**What you have to do**
Each line from the beginning of the data below through the line containing "The crimson deep dish at <724, 283> appeared." should be repeated exactly, please.

[Listed records — start]

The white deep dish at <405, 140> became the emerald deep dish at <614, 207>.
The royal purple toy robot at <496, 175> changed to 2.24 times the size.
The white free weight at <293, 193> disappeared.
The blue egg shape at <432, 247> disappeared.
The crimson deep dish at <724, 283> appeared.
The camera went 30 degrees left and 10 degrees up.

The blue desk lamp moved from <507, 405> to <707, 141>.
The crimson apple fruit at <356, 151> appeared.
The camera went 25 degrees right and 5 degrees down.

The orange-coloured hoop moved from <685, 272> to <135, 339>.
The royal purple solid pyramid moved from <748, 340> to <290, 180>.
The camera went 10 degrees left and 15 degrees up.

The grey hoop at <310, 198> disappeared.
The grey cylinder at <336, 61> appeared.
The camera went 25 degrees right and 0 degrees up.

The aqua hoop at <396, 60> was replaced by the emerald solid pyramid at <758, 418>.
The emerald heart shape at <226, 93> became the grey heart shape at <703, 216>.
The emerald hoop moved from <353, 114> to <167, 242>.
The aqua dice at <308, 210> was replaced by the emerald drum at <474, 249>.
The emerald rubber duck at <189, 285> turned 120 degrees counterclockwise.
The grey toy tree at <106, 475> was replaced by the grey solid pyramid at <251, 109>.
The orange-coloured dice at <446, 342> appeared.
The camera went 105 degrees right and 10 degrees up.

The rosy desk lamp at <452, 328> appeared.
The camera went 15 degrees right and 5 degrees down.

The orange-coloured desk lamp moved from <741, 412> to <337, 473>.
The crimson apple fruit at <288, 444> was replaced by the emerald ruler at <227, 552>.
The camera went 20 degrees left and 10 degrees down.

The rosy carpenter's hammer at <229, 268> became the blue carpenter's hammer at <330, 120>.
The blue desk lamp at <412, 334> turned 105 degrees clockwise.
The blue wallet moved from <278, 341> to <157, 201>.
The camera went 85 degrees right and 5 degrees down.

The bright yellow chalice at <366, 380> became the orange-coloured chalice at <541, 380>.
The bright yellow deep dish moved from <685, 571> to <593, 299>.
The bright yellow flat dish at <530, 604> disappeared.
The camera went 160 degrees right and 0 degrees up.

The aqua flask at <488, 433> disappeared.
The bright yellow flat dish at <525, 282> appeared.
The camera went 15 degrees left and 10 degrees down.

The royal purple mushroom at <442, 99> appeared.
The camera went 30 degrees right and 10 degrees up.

[Listed records — finish]

**Task solution**
The white deep dish at <405, 140> became the emerald deep dish at <614, 207>.
The royal purple toy robot at <496, 175> changed to 2.24 times the size.
The white free weight at <293, 193> disappeared.
The blue egg shape at <432, 247> disappeared.
The crimson deep dish at <724, 283> appeared.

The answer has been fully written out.